• **Data shown**
- - - -
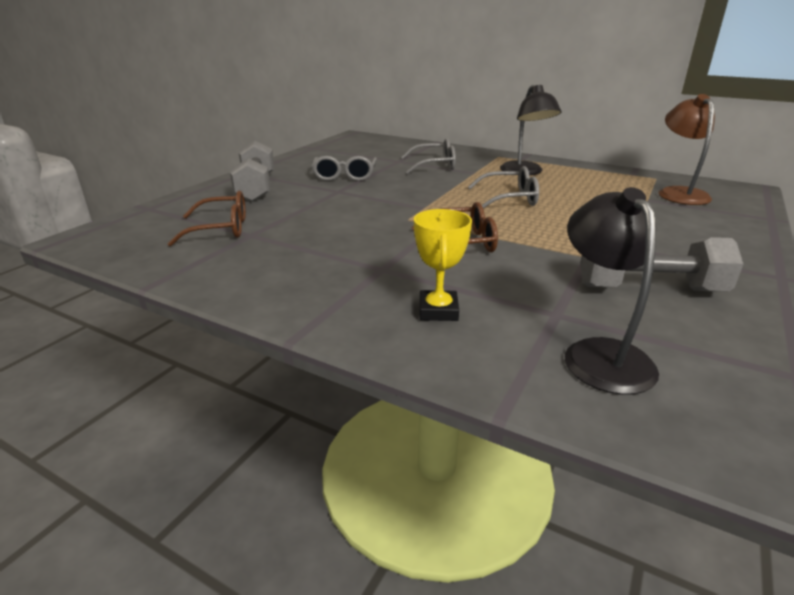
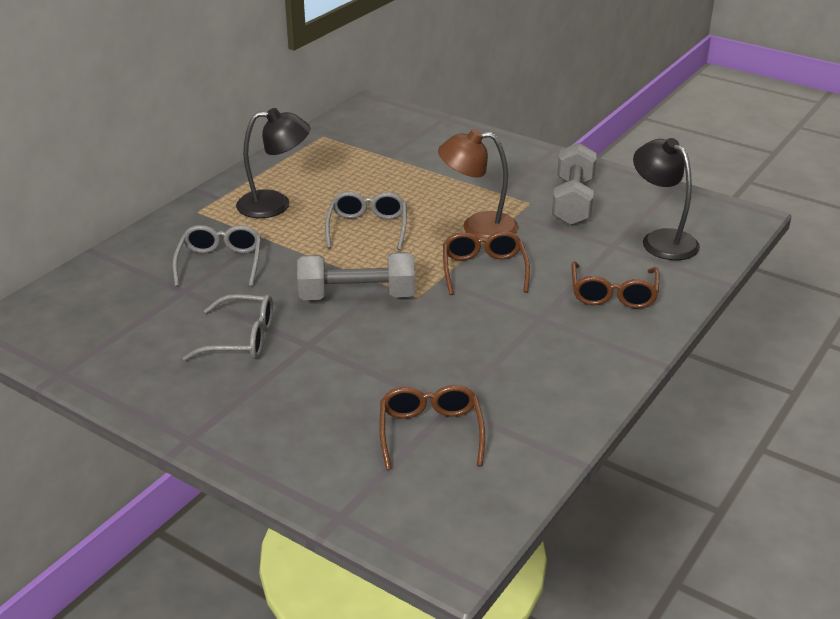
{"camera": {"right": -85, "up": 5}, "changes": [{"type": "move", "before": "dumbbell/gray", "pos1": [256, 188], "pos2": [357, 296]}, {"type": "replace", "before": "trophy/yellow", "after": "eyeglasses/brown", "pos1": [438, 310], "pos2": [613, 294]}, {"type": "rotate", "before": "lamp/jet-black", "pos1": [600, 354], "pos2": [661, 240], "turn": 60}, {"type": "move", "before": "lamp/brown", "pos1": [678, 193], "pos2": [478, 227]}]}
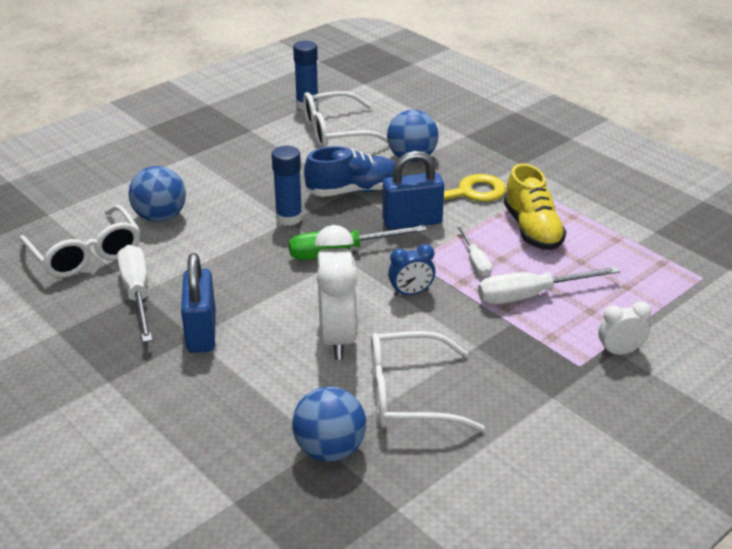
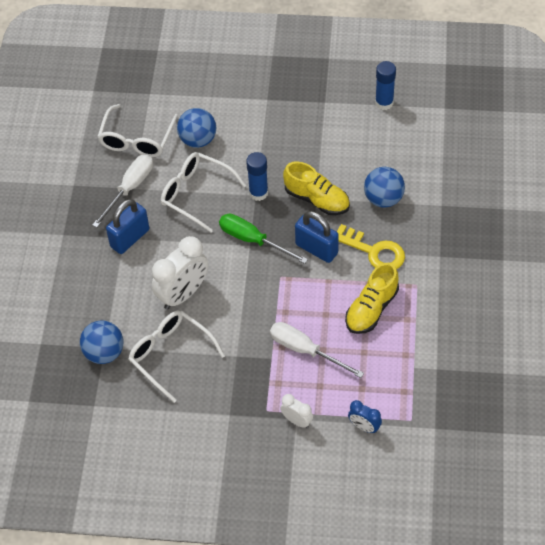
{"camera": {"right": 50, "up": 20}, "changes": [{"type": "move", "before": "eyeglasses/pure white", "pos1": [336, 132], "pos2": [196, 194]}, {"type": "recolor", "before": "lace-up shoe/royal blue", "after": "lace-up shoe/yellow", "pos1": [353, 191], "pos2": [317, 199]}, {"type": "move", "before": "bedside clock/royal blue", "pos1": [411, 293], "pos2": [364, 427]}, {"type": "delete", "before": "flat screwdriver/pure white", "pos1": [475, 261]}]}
- - - -
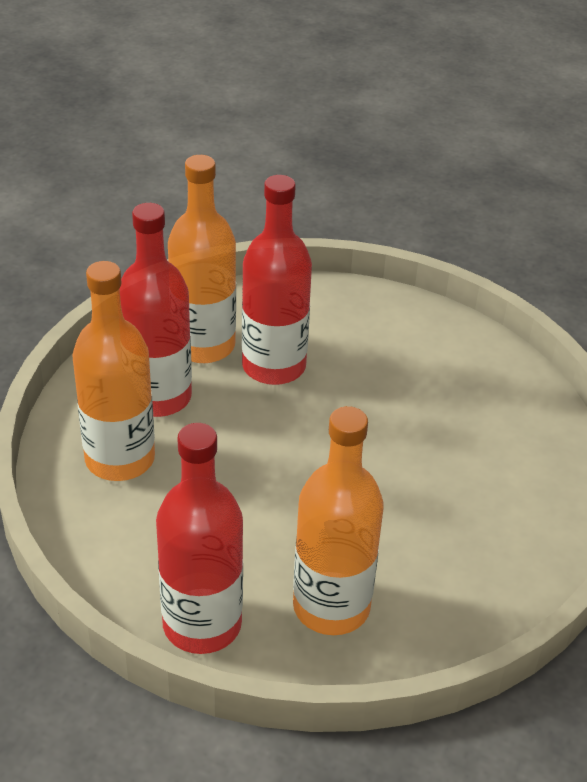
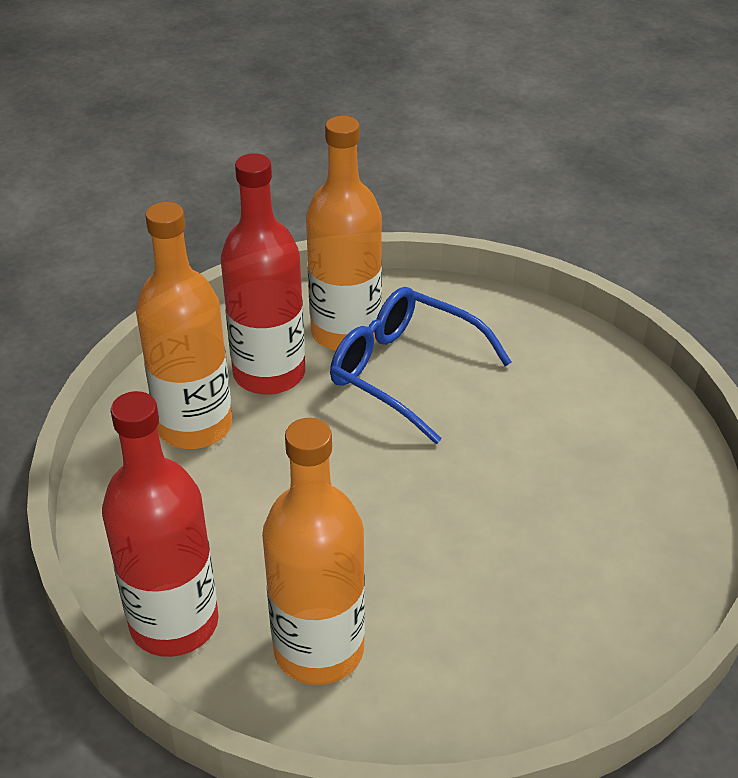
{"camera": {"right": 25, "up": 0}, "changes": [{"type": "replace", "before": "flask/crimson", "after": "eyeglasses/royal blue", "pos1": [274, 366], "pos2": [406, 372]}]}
- - - -
• **What is expected**
Filter the entries above and return only the lines holding "yellow".

• **Task result**
{"camera": {"right": -85, "up": 5}, "changes": [{"type": "move", "before": "dumbbell/gray", "pos1": [256, 188], "pos2": [357, 296]}, {"type": "replace", "before": "trophy/yellow", "after": "eyeglasses/brown", "pos1": [438, 310], "pos2": [613, 294]}, {"type": "rotate", "before": "lamp/jet-black", "pos1": [600, 354], "pos2": [661, 240], "turn": 60}, {"type": "move", "before": "lamp/brown", "pos1": [678, 193], "pos2": [478, 227]}]}
{"camera": {"right": 50, "up": 20}, "changes": [{"type": "move", "before": "eyeglasses/pure white", "pos1": [336, 132], "pos2": [196, 194]}, {"type": "recolor", "before": "lace-up shoe/royal blue", "after": "lace-up shoe/yellow", "pos1": [353, 191], "pos2": [317, 199]}, {"type": "move", "before": "bedside clock/royal blue", "pos1": [411, 293], "pos2": [364, 427]}, {"type": "delete", "before": "flat screwdriver/pure white", "pos1": [475, 261]}]}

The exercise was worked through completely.